| Extracted records |
______________________________

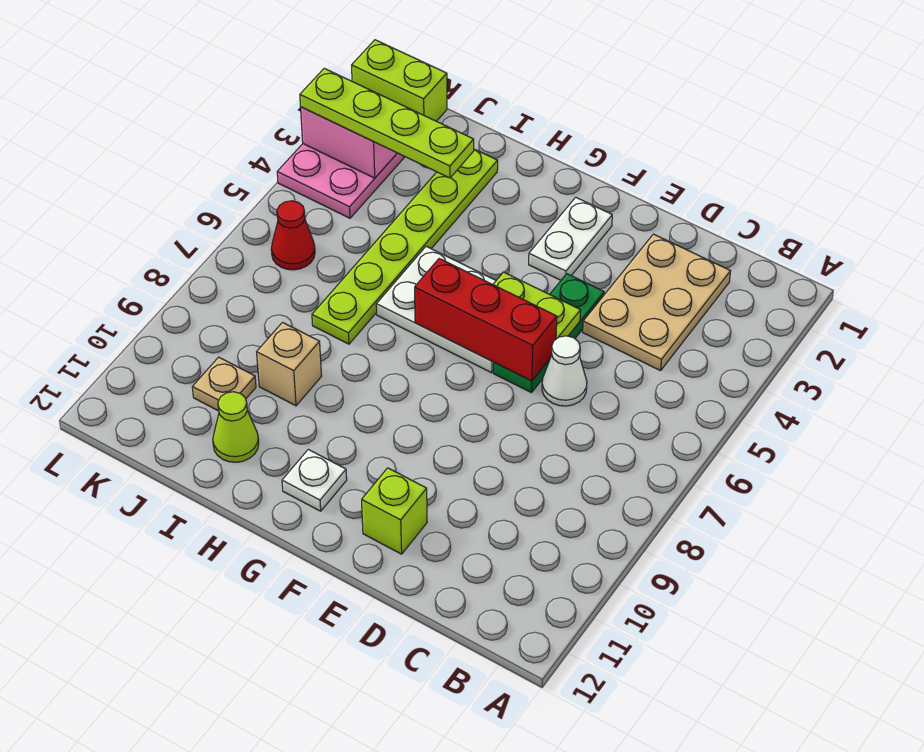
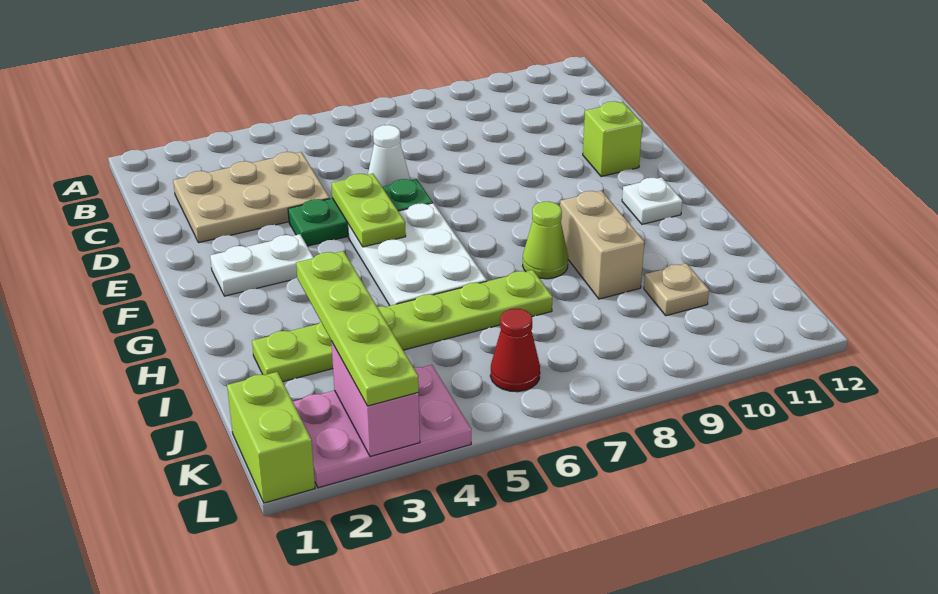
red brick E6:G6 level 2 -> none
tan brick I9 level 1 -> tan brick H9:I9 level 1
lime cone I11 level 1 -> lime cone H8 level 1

______________________________

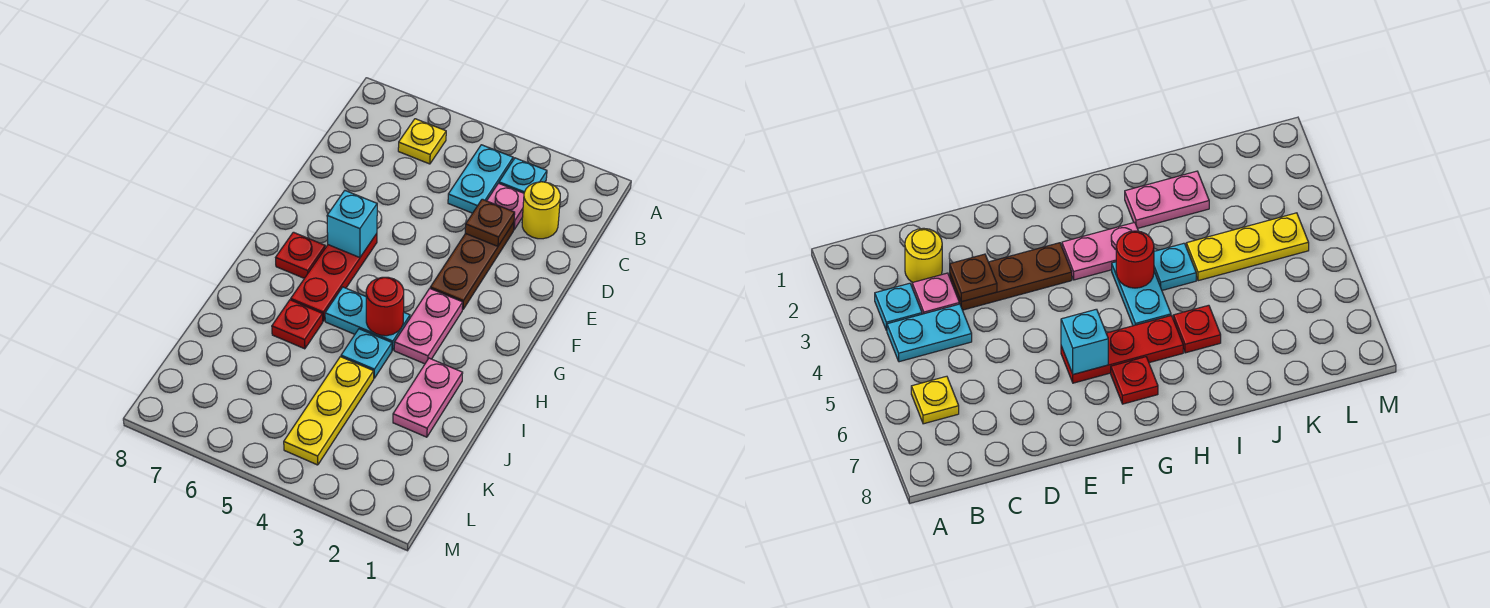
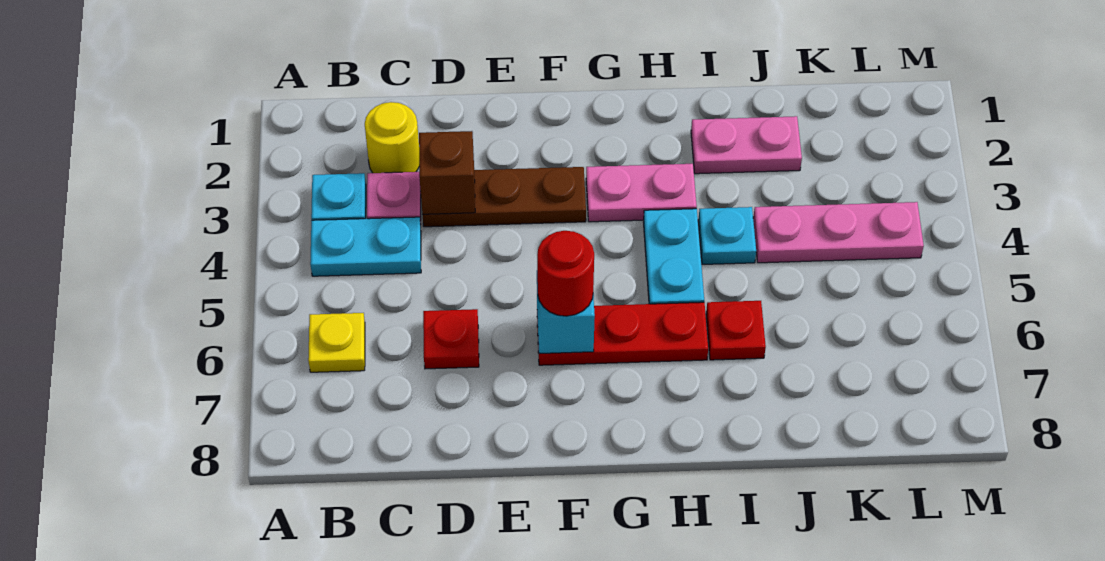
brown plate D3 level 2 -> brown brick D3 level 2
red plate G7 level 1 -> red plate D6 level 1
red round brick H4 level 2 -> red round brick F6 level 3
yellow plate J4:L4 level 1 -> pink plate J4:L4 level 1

______________________________

| The problem |
Restate word for word the entries above, starting at the line with "red brick E6:G6 level 2 -> none" and ending at the line with "lime cone I11 level 1 -> lime cone H8 level 1", inclusive, and no others.

| Task solution |
red brick E6:G6 level 2 -> none
tan brick I9 level 1 -> tan brick H9:I9 level 1
lime cone I11 level 1 -> lime cone H8 level 1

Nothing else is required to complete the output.